[Modification records]
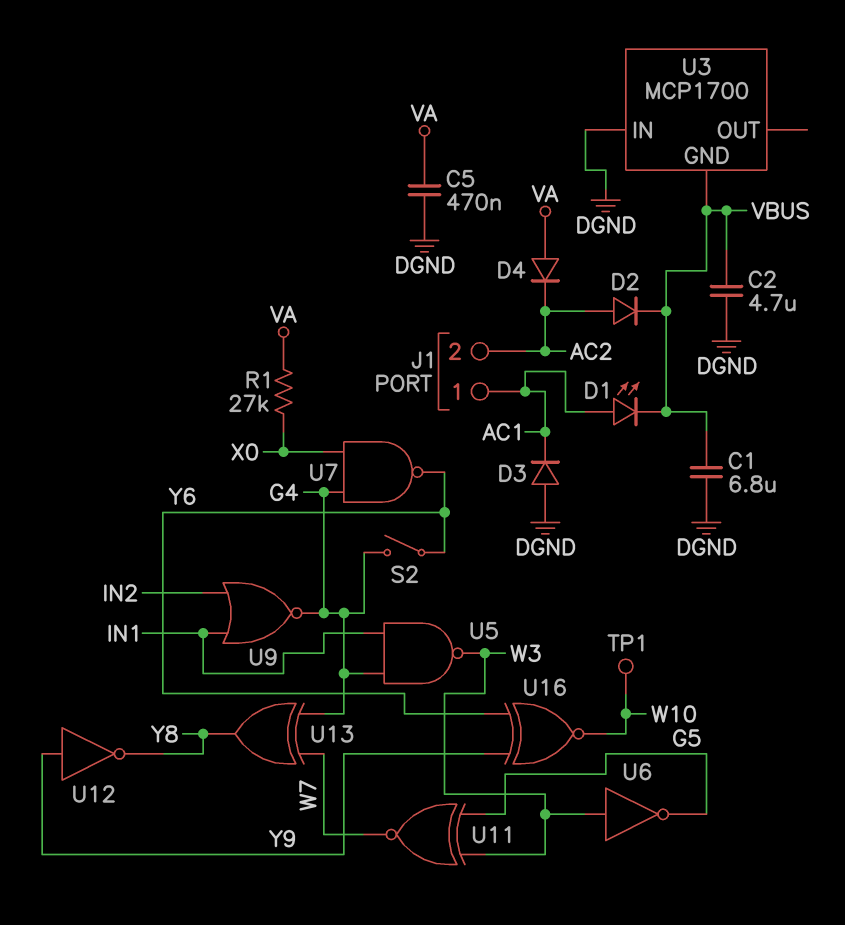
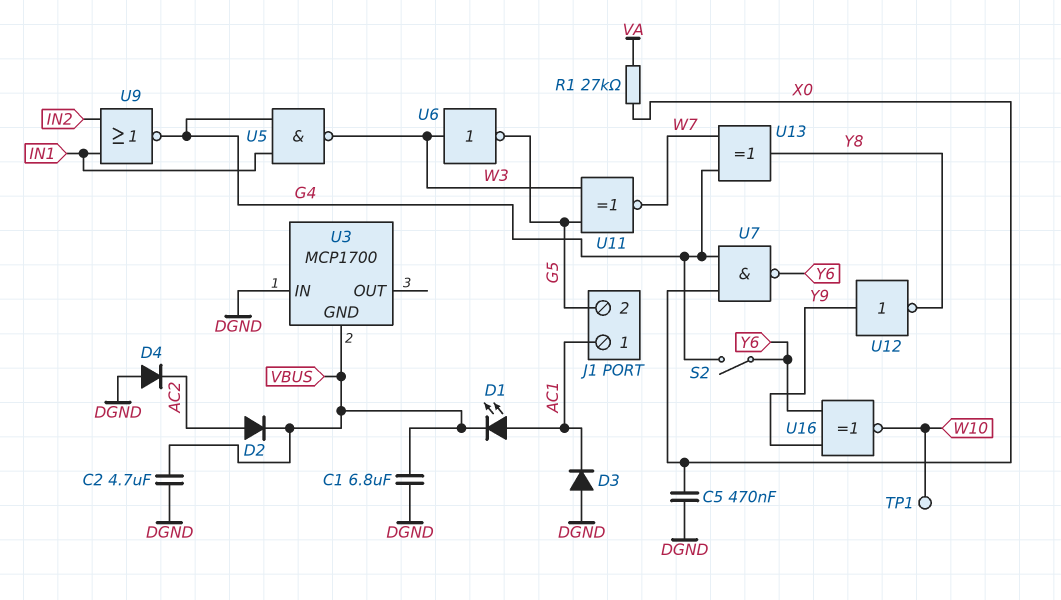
C5: 470nF (DGND, VA) -> 470nF (DGND, X0)
D4: diode (A VA, K AC2) -> diode (A DGND, K AC2)
J1 pin 2: AC2 -> G5

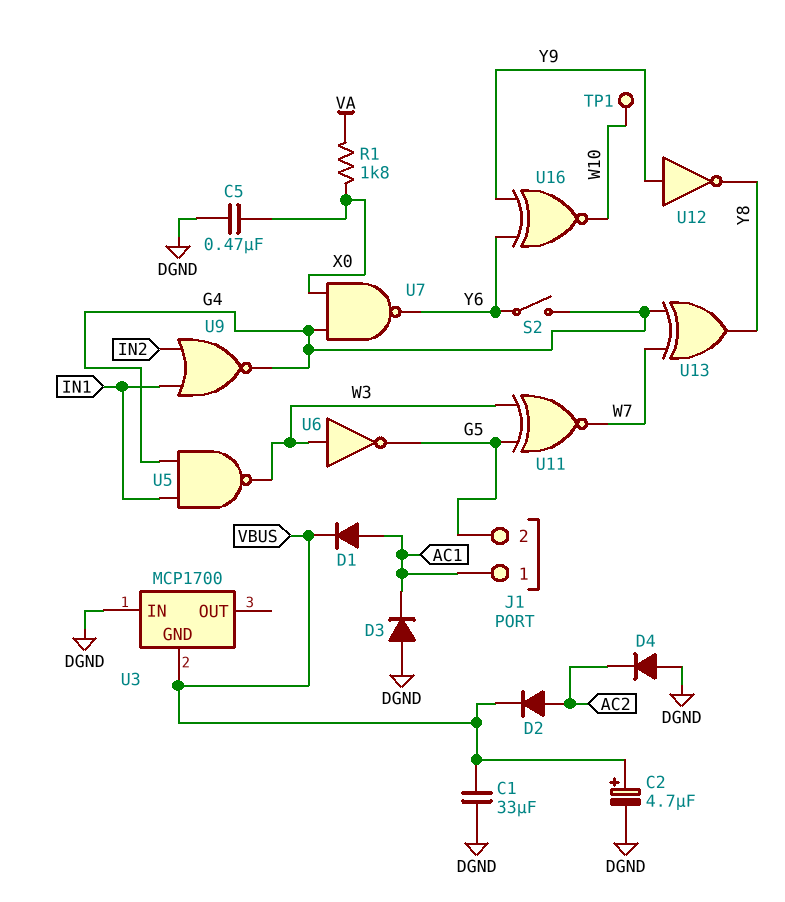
C1: 6.8uF (DGND, VBUS) -> 33uF (DGND, VBUS)
C2: 4.7uF (DGND, VBUS) -> 4.7uF (plus VBUS, minus DGND)
D1: LED (A AC1, K VBUS) -> diode (A AC1, K VBUS)
R1: 27k (VA, X0) -> 1.8k (VA, X0)

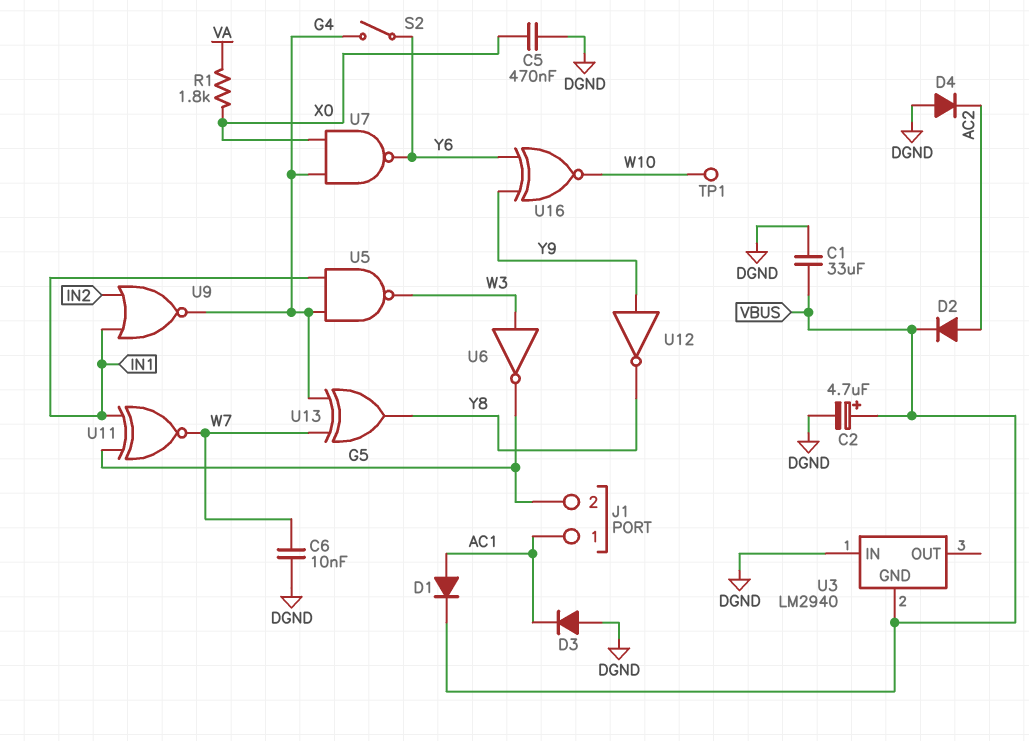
C6: none -> 10nF (DGND, W7)
U3: MCP1700 -> LM2940
U11: XNOR (in G5, in W3, out W7) -> XNOR (in G5, in IN1, out W7)

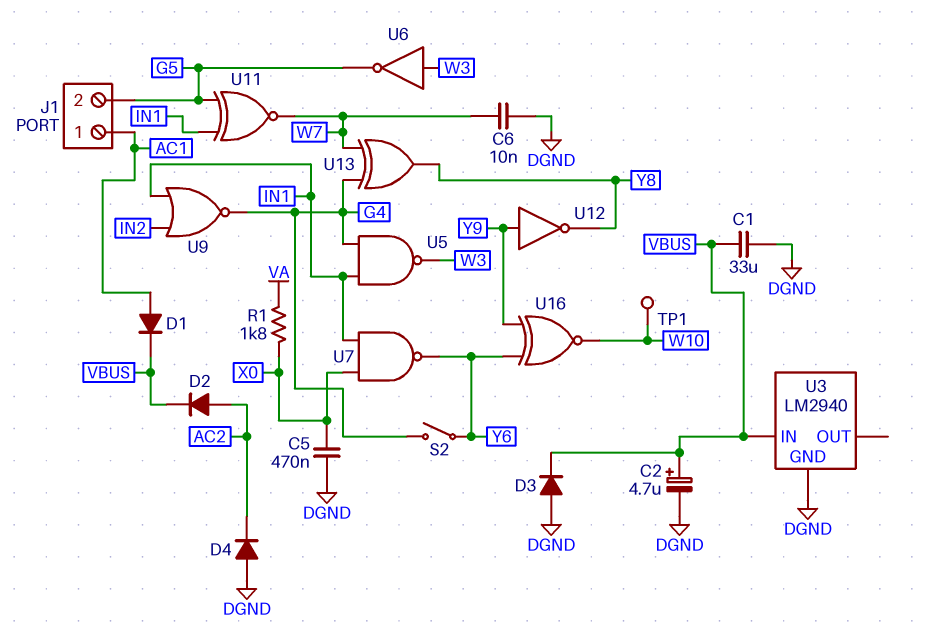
D3: diode (A DGND, K AC1) -> diode (A DGND, K VBUS)
U3 pin GND: VBUS -> DGND
U3 pin IN: DGND -> VBUS
U7: NAND (in G4, in X0, out Y6) -> NAND (in IN1, in X0, out Y6)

About this exercise: Your answer should be all lines from the data that contain "diode".

Your solution:
D4: diode (A VA, K AC2) -> diode (A DGND, K AC2)
D1: LED (A AC1, K VBUS) -> diode (A AC1, K VBUS)
D3: diode (A DGND, K AC1) -> diode (A DGND, K VBUS)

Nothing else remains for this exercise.